Start of Record extracts
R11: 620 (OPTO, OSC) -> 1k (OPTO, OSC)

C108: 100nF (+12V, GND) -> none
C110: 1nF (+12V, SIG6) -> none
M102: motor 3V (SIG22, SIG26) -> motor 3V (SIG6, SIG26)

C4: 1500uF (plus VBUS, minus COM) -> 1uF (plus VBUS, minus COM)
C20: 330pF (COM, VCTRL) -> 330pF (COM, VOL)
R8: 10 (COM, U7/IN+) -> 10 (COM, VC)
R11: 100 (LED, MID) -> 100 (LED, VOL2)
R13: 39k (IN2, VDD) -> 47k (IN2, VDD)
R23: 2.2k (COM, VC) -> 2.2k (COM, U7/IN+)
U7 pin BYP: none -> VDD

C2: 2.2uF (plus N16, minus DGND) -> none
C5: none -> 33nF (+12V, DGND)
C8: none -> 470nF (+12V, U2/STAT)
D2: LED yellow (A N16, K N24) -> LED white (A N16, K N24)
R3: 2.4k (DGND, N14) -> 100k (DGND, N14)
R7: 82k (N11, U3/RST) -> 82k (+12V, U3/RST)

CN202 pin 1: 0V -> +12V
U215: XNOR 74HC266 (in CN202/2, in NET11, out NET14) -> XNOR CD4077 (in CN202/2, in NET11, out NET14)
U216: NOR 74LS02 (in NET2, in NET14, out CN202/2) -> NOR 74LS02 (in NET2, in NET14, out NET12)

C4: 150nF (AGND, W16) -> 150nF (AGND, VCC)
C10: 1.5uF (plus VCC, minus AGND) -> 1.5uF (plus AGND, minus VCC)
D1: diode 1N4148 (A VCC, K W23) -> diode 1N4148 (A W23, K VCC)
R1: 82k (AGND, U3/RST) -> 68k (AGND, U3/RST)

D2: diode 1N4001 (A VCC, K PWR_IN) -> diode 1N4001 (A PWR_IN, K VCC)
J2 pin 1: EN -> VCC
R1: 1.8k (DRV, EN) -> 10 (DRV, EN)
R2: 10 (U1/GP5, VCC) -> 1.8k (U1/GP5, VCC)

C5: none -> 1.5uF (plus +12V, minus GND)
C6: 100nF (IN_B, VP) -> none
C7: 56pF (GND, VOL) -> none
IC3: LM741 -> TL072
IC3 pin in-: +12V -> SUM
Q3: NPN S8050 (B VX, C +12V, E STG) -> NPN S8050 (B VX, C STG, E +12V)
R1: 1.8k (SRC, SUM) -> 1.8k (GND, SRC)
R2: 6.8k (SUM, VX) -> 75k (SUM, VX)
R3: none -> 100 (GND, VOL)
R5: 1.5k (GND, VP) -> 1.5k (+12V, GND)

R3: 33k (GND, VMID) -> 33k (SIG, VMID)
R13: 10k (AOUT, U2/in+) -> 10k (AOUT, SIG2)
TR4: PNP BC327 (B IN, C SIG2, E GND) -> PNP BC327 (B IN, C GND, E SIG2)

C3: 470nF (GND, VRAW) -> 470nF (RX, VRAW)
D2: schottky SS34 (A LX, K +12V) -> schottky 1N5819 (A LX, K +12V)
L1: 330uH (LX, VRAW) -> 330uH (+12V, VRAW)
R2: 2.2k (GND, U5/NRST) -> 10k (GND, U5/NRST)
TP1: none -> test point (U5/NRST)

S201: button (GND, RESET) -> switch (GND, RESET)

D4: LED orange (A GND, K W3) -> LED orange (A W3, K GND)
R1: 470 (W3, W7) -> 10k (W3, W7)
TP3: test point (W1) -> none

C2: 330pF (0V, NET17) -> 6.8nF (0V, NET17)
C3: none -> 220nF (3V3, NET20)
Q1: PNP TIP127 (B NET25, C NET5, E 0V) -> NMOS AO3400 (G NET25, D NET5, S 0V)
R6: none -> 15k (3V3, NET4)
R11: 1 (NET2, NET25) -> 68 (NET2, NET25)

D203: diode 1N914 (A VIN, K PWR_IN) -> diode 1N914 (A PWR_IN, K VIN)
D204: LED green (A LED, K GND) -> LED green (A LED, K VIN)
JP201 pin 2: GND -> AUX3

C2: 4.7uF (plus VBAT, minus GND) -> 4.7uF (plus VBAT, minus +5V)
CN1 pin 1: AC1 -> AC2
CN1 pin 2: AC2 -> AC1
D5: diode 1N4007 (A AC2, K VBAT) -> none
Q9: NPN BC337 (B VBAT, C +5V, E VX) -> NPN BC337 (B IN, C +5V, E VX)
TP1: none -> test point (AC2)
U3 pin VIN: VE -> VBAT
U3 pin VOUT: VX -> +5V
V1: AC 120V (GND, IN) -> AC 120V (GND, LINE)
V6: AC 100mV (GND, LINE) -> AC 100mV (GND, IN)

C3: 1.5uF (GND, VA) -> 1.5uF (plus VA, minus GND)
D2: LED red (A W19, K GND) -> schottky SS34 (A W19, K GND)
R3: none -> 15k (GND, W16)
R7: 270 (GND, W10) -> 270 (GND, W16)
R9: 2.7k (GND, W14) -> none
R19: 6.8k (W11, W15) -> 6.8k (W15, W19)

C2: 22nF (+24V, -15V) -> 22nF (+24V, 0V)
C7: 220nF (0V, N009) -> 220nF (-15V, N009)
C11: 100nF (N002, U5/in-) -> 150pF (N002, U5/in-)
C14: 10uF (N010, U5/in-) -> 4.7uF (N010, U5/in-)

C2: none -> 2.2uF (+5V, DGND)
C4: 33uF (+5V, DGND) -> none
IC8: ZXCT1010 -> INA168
End of Record extracts
Print all of the data exactly as it was given.

* **Task output**:
R11: 620 (OPTO, OSC) -> 1k (OPTO, OSC)

C108: 100nF (+12V, GND) -> none
C110: 1nF (+12V, SIG6) -> none
M102: motor 3V (SIG22, SIG26) -> motor 3V (SIG6, SIG26)

C4: 1500uF (plus VBUS, minus COM) -> 1uF (plus VBUS, minus COM)
C20: 330pF (COM, VCTRL) -> 330pF (COM, VOL)
R8: 10 (COM, U7/IN+) -> 10 (COM, VC)
R11: 100 (LED, MID) -> 100 (LED, VOL2)
R13: 39k (IN2, VDD) -> 47k (IN2, VDD)
R23: 2.2k (COM, VC) -> 2.2k (COM, U7/IN+)
U7 pin BYP: none -> VDD

C2: 2.2uF (plus N16, minus DGND) -> none
C5: none -> 33nF (+12V, DGND)
C8: none -> 470nF (+12V, U2/STAT)
D2: LED yellow (A N16, K N24) -> LED white (A N16, K N24)
R3: 2.4k (DGND, N14) -> 100k (DGND, N14)
R7: 82k (N11, U3/RST) -> 82k (+12V, U3/RST)

CN202 pin 1: 0V -> +12V
U215: XNOR 74HC266 (in CN202/2, in NET11, out NET14) -> XNOR CD4077 (in CN202/2, in NET11, out NET14)
U216: NOR 74LS02 (in NET2, in NET14, out CN202/2) -> NOR 74LS02 (in NET2, in NET14, out NET12)

C4: 150nF (AGND, W16) -> 150nF (AGND, VCC)
C10: 1.5uF (plus VCC, minus AGND) -> 1.5uF (plus AGND, minus VCC)
D1: diode 1N4148 (A VCC, K W23) -> diode 1N4148 (A W23, K VCC)
R1: 82k (AGND, U3/RST) -> 68k (AGND, U3/RST)

D2: diode 1N4001 (A VCC, K PWR_IN) -> diode 1N4001 (A PWR_IN, K VCC)
J2 pin 1: EN -> VCC
R1: 1.8k (DRV, EN) -> 10 (DRV, EN)
R2: 10 (U1/GP5, VCC) -> 1.8k (U1/GP5, VCC)

C5: none -> 1.5uF (plus +12V, minus GND)
C6: 100nF (IN_B, VP) -> none
C7: 56pF (GND, VOL) -> none
IC3: LM741 -> TL072
IC3 pin in-: +12V -> SUM
Q3: NPN S8050 (B VX, C +12V, E STG) -> NPN S8050 (B VX, C STG, E +12V)
R1: 1.8k (SRC, SUM) -> 1.8k (GND, SRC)
R2: 6.8k (SUM, VX) -> 75k (SUM, VX)
R3: none -> 100 (GND, VOL)
R5: 1.5k (GND, VP) -> 1.5k (+12V, GND)

R3: 33k (GND, VMID) -> 33k (SIG, VMID)
R13: 10k (AOUT, U2/in+) -> 10k (AOUT, SIG2)
TR4: PNP BC327 (B IN, C SIG2, E GND) -> PNP BC327 (B IN, C GND, E SIG2)

C3: 470nF (GND, VRAW) -> 470nF (RX, VRAW)
D2: schottky SS34 (A LX, K +12V) -> schottky 1N5819 (A LX, K +12V)
L1: 330uH (LX, VRAW) -> 330uH (+12V, VRAW)
R2: 2.2k (GND, U5/NRST) -> 10k (GND, U5/NRST)
TP1: none -> test point (U5/NRST)

S201: button (GND, RESET) -> switch (GND, RESET)

D4: LED orange (A GND, K W3) -> LED orange (A W3, K GND)
R1: 470 (W3, W7) -> 10k (W3, W7)
TP3: test point (W1) -> none

C2: 330pF (0V, NET17) -> 6.8nF (0V, NET17)
C3: none -> 220nF (3V3, NET20)
Q1: PNP TIP127 (B NET25, C NET5, E 0V) -> NMOS AO3400 (G NET25, D NET5, S 0V)
R6: none -> 15k (3V3, NET4)
R11: 1 (NET2, NET25) -> 68 (NET2, NET25)

D203: diode 1N914 (A VIN, K PWR_IN) -> diode 1N914 (A PWR_IN, K VIN)
D204: LED green (A LED, K GND) -> LED green (A LED, K VIN)
JP201 pin 2: GND -> AUX3

C2: 4.7uF (plus VBAT, minus GND) -> 4.7uF (plus VBAT, minus +5V)
CN1 pin 1: AC1 -> AC2
CN1 pin 2: AC2 -> AC1
D5: diode 1N4007 (A AC2, K VBAT) -> none
Q9: NPN BC337 (B VBAT, C +5V, E VX) -> NPN BC337 (B IN, C +5V, E VX)
TP1: none -> test point (AC2)
U3 pin VIN: VE -> VBAT
U3 pin VOUT: VX -> +5V
V1: AC 120V (GND, IN) -> AC 120V (GND, LINE)
V6: AC 100mV (GND, LINE) -> AC 100mV (GND, IN)

C3: 1.5uF (GND, VA) -> 1.5uF (plus VA, minus GND)
D2: LED red (A W19, K GND) -> schottky SS34 (A W19, K GND)
R3: none -> 15k (GND, W16)
R7: 270 (GND, W10) -> 270 (GND, W16)
R9: 2.7k (GND, W14) -> none
R19: 6.8k (W11, W15) -> 6.8k (W15, W19)

C2: 22nF (+24V, -15V) -> 22nF (+24V, 0V)
C7: 220nF (0V, N009) -> 220nF (-15V, N009)
C11: 100nF (N002, U5/in-) -> 150pF (N002, U5/in-)
C14: 10uF (N010, U5/in-) -> 4.7uF (N010, U5/in-)

C2: none -> 2.2uF (+5V, DGND)
C4: 33uF (+5V, DGND) -> none
IC8: ZXCT1010 -> INA168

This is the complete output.